═════ Data excerpts ═════
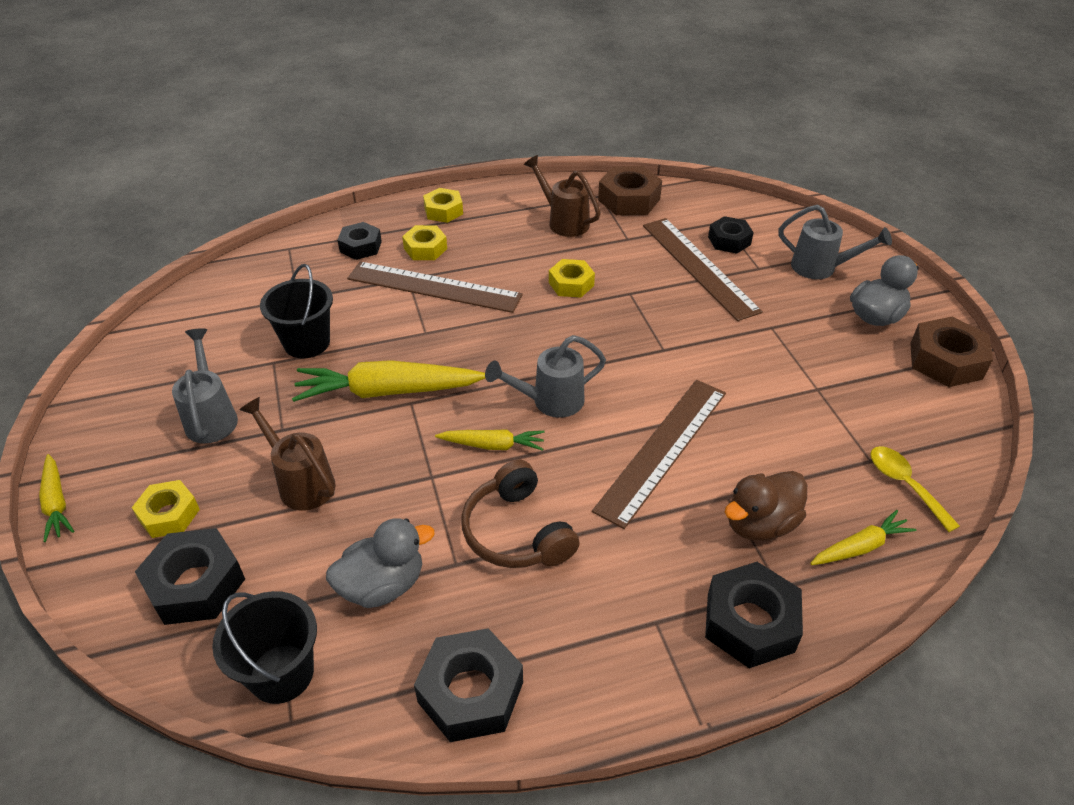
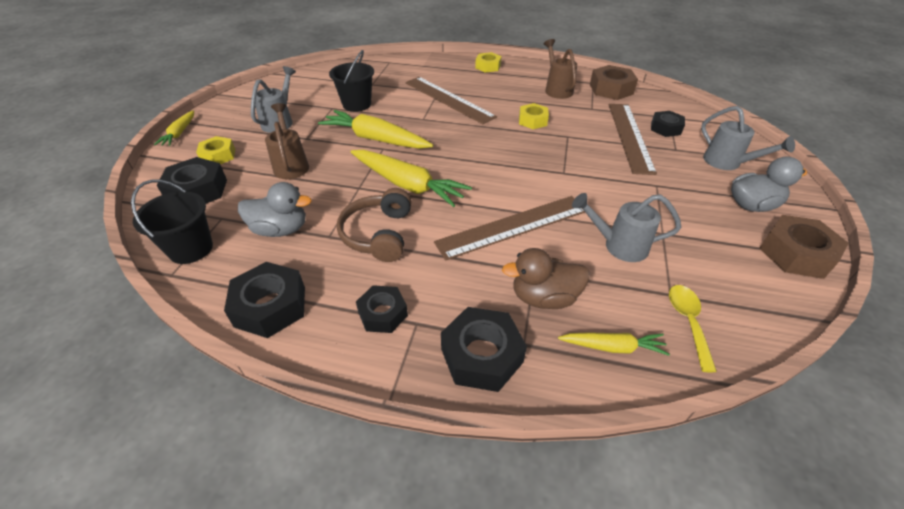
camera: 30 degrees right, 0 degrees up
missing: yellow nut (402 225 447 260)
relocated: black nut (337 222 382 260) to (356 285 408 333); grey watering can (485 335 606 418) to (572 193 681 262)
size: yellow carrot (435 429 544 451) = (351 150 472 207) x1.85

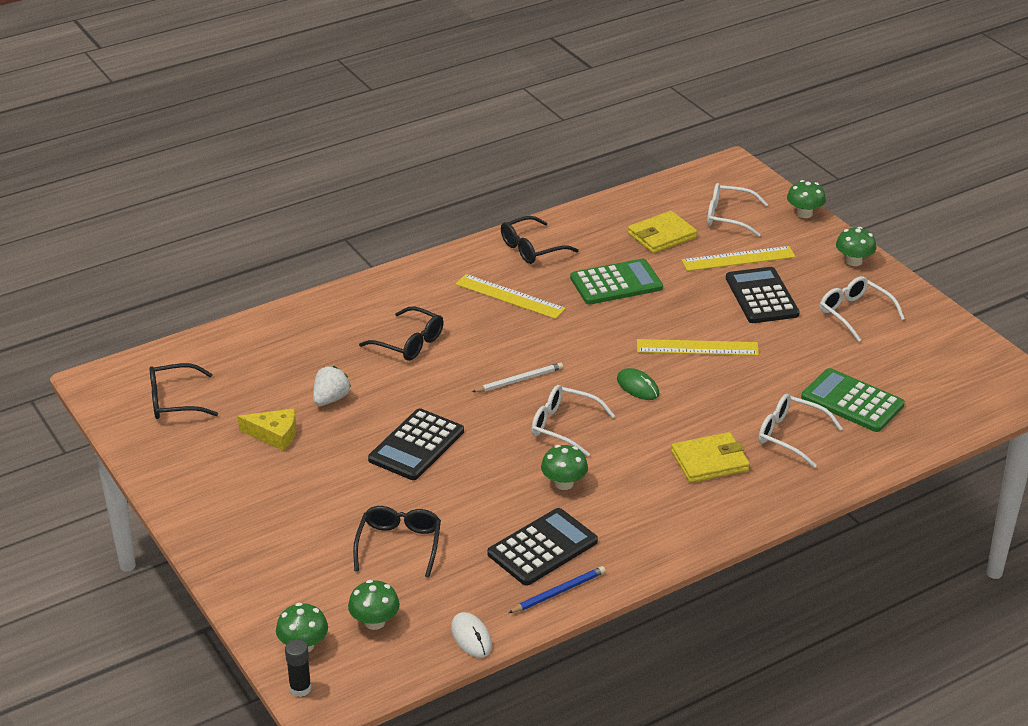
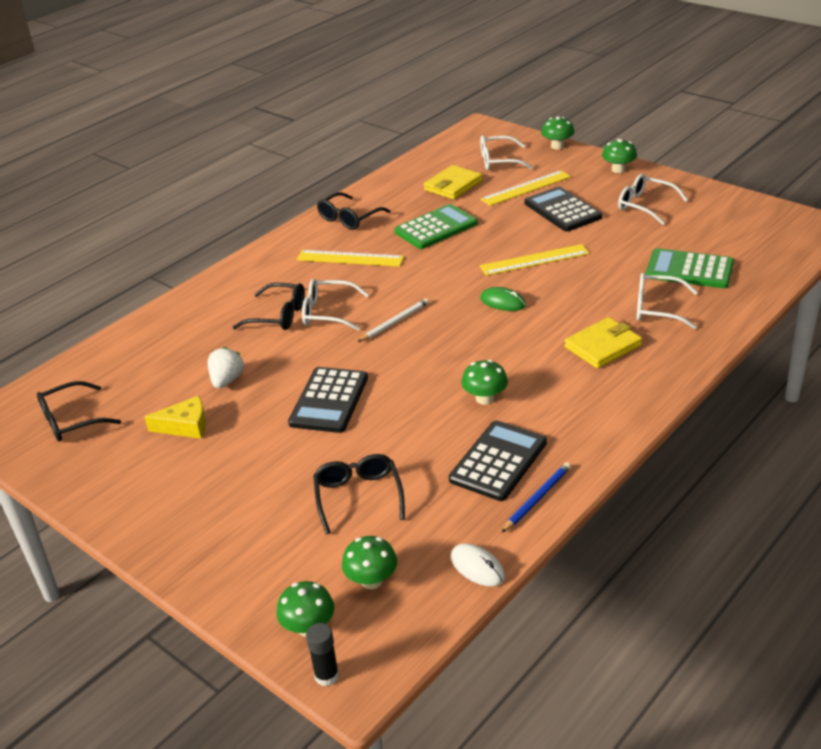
camera: 15 degrees left, 0 degrees up
relocated: white glasses (531 385 615 457) to (302 279 369 330)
═════
» **Work instructions**: Once every line above has been checked for the string "relocated", give the number of matching lines and nothing more.

» **Exercise result**: 2